Stored entries:
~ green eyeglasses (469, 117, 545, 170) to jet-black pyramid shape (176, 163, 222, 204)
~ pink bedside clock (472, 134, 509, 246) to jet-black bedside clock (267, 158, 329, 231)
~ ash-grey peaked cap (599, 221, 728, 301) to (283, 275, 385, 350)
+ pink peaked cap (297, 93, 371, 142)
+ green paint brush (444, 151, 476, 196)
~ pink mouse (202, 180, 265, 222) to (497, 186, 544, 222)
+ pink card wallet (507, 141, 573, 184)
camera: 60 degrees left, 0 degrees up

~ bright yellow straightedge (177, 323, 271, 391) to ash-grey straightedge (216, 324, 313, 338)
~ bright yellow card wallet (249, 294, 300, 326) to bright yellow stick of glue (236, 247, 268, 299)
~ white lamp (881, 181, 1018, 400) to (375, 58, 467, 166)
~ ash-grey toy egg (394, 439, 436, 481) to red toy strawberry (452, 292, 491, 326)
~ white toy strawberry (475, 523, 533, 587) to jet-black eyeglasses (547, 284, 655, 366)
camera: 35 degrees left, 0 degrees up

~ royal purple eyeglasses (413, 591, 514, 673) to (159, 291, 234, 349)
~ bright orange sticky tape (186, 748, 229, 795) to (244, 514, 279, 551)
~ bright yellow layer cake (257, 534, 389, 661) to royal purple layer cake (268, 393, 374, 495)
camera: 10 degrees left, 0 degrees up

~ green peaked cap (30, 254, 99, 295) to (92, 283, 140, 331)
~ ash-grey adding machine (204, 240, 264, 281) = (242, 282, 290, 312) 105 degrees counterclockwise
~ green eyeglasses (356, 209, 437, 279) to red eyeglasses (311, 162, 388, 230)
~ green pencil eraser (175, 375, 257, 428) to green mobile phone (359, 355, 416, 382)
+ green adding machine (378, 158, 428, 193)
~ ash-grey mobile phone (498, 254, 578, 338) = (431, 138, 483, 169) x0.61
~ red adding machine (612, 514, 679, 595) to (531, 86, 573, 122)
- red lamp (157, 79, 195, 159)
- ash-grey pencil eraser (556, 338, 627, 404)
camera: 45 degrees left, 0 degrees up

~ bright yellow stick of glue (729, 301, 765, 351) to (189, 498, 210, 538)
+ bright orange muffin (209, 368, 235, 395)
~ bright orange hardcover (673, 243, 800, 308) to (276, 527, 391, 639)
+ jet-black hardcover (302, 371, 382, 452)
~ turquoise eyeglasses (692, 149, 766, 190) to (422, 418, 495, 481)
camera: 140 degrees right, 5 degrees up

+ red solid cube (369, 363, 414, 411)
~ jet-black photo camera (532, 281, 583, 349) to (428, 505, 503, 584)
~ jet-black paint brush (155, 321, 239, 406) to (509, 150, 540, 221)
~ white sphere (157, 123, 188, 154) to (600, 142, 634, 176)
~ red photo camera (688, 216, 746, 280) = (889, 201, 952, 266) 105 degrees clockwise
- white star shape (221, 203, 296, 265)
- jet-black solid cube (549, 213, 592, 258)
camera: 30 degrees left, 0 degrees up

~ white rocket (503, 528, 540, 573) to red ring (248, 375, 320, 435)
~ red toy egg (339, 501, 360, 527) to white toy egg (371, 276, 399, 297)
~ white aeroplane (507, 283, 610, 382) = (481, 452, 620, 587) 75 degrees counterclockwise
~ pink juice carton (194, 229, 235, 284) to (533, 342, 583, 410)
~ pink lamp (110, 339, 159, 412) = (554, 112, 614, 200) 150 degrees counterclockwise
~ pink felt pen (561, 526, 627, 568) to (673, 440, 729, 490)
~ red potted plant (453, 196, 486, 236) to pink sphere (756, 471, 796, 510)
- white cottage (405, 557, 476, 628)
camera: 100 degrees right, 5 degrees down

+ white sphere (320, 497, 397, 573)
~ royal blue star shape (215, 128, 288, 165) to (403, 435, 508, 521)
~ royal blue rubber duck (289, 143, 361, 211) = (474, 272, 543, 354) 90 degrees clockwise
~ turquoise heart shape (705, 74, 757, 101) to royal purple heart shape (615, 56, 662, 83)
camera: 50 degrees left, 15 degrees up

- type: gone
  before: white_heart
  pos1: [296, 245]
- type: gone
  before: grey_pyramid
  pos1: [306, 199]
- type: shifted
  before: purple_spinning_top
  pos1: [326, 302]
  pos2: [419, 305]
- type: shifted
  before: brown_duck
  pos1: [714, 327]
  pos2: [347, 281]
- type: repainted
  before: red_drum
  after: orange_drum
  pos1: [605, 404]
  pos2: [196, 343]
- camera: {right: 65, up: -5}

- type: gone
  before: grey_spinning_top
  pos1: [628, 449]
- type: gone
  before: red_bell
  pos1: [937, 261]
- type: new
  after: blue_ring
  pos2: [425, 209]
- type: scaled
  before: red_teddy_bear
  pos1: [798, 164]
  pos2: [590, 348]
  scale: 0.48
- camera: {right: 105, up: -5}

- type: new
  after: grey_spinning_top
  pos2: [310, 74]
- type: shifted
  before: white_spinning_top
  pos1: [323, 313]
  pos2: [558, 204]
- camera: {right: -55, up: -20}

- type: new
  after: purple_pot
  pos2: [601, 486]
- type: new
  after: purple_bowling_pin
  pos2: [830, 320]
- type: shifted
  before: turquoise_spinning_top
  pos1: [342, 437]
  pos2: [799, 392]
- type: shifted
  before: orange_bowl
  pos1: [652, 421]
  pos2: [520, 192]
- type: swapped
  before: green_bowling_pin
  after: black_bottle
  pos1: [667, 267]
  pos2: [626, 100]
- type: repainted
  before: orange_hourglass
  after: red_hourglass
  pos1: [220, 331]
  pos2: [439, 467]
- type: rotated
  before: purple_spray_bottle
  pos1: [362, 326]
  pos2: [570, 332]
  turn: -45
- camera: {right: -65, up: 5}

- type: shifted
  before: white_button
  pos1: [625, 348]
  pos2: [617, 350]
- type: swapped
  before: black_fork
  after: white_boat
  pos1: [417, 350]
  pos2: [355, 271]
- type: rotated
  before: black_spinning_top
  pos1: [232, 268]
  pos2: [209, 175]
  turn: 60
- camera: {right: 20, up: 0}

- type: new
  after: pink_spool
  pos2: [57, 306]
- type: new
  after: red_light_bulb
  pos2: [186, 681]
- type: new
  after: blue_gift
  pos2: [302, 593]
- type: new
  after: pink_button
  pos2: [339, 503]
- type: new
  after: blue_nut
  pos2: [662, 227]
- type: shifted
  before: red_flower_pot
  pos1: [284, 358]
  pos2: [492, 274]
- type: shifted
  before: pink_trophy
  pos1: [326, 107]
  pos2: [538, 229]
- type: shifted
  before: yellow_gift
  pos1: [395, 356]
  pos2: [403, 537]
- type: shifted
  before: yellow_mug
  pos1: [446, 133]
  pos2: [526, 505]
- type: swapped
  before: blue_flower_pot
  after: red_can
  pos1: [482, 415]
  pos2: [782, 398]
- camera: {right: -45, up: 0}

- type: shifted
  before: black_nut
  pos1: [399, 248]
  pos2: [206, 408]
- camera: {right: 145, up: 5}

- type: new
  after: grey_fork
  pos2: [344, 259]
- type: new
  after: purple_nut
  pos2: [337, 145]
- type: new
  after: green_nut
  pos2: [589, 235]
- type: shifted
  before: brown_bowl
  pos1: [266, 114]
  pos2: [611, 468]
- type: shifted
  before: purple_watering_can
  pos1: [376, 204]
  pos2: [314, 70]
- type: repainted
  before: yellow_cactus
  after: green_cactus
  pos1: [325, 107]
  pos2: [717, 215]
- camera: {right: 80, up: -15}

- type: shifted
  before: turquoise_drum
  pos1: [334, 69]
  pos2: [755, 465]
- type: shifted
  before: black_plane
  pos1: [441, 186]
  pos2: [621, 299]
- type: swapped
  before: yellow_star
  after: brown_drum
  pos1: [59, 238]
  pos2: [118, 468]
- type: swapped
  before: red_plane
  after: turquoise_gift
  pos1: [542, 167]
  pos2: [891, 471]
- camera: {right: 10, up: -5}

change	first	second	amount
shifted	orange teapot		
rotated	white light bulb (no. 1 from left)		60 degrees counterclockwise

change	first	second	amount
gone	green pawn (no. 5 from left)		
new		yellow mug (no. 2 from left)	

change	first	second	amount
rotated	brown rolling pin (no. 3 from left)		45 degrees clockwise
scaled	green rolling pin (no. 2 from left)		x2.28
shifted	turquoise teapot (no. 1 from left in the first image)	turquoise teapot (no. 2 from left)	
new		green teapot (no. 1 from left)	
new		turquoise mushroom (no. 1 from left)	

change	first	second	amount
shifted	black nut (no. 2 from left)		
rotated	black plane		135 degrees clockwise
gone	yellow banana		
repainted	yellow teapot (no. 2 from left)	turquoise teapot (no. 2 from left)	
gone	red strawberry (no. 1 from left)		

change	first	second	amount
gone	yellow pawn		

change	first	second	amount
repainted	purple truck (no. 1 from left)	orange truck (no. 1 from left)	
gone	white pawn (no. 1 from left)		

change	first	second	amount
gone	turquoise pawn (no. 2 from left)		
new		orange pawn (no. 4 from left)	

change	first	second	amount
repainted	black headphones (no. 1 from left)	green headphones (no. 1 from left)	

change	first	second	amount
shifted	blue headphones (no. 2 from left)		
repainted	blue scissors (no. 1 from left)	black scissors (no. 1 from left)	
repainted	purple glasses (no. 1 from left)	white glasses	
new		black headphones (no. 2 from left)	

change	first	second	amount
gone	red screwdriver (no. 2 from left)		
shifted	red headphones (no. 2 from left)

_ACTION ITEM_:
From the opening line of the data above through the line that contains "141, 573, 184)", please print each line as it stands and only those lines.

_YOUR SOLUTION_:
~ green eyeglasses (469, 117, 545, 170) to jet-black pyramid shape (176, 163, 222, 204)
~ pink bedside clock (472, 134, 509, 246) to jet-black bedside clock (267, 158, 329, 231)
~ ash-grey peaked cap (599, 221, 728, 301) to (283, 275, 385, 350)
+ pink peaked cap (297, 93, 371, 142)
+ green paint brush (444, 151, 476, 196)
~ pink mouse (202, 180, 265, 222) to (497, 186, 544, 222)
+ pink card wallet (507, 141, 573, 184)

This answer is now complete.